* [Problem to work on]:
Nothing is needed except the lines below that run from the one with "pos2: [145, 231, 266, 312]" through the one with "pos2: [412, 197, 428, 252]", repeated exactly.

Entries taken from a collection:
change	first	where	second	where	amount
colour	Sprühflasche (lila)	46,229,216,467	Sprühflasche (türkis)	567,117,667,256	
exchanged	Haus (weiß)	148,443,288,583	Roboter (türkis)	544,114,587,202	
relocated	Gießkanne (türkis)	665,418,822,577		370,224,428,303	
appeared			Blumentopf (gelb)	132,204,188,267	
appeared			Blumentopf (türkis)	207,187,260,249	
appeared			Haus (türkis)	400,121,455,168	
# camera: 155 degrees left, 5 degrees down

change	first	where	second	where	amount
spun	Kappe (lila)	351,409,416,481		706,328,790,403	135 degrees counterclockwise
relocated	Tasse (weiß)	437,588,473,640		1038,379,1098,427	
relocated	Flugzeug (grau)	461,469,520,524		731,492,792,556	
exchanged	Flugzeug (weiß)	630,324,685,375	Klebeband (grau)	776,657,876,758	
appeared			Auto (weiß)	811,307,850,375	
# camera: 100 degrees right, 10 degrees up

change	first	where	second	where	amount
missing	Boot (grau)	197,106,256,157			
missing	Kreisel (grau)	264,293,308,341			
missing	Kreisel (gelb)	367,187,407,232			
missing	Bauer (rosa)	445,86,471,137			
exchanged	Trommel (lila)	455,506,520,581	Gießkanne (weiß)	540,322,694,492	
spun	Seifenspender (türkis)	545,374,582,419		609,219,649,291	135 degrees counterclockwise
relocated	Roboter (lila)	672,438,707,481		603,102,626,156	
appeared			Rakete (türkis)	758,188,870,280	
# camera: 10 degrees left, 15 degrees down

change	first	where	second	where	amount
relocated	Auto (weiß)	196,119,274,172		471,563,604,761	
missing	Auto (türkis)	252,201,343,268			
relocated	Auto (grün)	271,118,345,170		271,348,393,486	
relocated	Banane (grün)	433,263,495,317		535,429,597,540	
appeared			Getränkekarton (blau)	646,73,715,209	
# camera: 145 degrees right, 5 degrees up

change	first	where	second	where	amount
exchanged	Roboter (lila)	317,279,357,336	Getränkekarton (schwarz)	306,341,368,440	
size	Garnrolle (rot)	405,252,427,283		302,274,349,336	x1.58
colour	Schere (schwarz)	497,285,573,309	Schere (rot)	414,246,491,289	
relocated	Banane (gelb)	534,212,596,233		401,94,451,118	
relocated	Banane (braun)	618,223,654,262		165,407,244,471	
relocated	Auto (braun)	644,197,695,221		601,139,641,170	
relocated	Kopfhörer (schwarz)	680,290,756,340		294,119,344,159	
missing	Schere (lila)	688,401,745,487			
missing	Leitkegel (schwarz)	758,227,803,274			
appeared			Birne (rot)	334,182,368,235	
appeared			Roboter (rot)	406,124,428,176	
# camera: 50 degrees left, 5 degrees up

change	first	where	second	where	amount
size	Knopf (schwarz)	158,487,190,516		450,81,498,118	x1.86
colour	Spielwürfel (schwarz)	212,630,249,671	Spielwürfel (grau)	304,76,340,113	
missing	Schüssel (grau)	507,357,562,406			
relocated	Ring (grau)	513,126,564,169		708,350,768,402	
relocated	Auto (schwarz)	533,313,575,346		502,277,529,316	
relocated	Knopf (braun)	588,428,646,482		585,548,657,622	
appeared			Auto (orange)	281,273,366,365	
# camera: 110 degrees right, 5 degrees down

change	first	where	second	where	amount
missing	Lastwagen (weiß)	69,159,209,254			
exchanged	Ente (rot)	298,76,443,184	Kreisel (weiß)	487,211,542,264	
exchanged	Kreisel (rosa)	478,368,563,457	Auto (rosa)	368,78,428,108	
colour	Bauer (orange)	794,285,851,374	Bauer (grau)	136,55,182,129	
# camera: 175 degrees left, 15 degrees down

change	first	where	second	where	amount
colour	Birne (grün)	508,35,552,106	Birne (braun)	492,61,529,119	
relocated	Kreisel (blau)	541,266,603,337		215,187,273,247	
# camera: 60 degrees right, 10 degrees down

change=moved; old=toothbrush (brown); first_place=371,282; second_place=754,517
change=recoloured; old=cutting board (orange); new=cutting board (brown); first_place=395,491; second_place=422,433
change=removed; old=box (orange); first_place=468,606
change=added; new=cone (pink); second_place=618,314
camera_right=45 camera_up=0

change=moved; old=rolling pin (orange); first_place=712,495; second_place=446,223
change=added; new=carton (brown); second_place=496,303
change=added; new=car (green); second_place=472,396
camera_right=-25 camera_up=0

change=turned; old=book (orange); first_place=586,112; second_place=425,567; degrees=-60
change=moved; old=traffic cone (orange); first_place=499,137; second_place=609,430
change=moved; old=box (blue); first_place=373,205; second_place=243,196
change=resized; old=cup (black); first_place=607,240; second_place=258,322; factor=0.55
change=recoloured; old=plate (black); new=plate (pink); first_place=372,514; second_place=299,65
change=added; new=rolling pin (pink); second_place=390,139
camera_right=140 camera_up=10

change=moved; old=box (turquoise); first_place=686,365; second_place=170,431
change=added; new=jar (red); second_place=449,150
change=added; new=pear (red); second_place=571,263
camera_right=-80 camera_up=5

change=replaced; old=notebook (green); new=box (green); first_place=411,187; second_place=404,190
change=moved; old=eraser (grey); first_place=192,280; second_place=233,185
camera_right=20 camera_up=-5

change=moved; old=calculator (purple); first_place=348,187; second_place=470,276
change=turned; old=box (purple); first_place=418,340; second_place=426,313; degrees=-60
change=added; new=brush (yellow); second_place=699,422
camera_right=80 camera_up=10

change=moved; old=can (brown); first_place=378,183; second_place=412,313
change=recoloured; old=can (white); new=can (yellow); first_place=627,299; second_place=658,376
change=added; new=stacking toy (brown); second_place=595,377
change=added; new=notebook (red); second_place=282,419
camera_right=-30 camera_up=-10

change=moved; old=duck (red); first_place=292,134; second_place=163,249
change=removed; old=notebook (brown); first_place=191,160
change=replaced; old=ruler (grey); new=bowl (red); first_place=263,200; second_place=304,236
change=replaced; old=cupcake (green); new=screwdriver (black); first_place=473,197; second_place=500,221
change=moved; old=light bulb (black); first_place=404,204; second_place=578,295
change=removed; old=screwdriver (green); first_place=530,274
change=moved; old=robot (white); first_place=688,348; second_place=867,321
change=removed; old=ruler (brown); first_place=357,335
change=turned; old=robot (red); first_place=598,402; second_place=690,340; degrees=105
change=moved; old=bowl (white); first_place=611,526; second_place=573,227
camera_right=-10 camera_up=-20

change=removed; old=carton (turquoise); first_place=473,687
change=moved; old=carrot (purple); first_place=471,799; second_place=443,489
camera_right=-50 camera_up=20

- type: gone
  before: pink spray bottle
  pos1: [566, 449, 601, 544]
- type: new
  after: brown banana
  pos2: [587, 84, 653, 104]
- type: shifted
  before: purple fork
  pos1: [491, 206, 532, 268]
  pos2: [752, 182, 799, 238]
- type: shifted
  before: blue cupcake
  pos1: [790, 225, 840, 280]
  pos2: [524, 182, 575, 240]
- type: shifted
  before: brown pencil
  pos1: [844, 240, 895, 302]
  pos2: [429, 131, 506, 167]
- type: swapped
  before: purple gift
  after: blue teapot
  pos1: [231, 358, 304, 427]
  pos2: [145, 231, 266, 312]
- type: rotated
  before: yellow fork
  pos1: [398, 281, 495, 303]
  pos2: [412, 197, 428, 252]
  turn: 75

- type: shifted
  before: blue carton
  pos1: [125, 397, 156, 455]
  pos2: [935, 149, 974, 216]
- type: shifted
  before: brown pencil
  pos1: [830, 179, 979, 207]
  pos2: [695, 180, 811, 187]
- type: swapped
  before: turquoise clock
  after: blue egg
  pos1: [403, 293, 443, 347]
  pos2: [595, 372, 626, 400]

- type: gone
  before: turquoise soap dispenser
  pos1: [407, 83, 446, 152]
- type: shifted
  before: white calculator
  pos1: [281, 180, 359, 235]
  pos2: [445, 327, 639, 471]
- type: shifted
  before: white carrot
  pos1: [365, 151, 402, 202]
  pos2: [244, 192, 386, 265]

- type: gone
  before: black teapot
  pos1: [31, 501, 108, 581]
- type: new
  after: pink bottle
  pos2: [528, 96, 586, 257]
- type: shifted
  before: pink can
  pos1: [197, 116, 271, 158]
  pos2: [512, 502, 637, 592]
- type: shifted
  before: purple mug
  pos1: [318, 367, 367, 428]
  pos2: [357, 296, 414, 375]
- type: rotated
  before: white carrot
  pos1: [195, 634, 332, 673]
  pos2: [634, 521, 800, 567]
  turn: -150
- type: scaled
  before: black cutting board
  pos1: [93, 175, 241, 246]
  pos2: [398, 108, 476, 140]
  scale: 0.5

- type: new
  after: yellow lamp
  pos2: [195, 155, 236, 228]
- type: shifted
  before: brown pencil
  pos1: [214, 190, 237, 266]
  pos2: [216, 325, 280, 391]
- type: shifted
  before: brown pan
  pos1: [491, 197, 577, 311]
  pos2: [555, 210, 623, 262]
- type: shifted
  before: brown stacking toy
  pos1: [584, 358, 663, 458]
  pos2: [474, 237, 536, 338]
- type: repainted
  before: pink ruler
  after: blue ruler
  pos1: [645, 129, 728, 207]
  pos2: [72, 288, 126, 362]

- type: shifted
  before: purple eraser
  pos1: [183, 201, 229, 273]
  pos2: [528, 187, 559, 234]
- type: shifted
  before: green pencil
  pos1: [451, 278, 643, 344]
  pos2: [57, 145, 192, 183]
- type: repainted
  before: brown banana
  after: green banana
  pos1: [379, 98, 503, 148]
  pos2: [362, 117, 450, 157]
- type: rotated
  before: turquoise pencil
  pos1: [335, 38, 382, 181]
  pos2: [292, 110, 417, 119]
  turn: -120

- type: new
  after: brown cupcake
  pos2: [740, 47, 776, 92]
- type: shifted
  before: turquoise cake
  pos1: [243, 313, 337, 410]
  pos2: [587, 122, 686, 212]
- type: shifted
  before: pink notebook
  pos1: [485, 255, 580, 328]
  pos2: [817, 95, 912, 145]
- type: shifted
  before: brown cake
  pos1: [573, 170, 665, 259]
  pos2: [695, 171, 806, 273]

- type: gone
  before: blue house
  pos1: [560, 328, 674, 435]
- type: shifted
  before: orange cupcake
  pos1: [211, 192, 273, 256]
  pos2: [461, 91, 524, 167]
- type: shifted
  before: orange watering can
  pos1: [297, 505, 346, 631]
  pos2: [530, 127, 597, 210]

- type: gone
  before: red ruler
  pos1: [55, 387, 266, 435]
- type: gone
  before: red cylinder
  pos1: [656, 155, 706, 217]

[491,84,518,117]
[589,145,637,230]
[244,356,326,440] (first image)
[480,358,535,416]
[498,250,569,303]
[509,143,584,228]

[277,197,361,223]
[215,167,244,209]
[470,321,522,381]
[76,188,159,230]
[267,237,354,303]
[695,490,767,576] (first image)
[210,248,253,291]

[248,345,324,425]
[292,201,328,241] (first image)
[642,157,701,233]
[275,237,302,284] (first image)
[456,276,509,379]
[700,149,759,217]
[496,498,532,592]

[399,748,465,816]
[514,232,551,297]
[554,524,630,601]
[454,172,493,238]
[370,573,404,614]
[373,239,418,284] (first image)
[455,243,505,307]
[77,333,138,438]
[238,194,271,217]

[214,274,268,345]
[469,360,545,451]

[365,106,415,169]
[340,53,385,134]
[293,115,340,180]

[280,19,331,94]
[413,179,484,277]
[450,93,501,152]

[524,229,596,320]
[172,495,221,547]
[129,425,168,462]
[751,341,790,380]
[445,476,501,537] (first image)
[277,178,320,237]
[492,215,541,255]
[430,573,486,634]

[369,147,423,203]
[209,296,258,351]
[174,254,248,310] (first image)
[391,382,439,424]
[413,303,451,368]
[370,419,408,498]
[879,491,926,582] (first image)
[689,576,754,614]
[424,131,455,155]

* [Problem solution]:
  pos2: [145, 231, 266, 312]
- type: rotated
  before: yellow fork
  pos1: [398, 281, 495, 303]
  pos2: [412, 197, 428, 252]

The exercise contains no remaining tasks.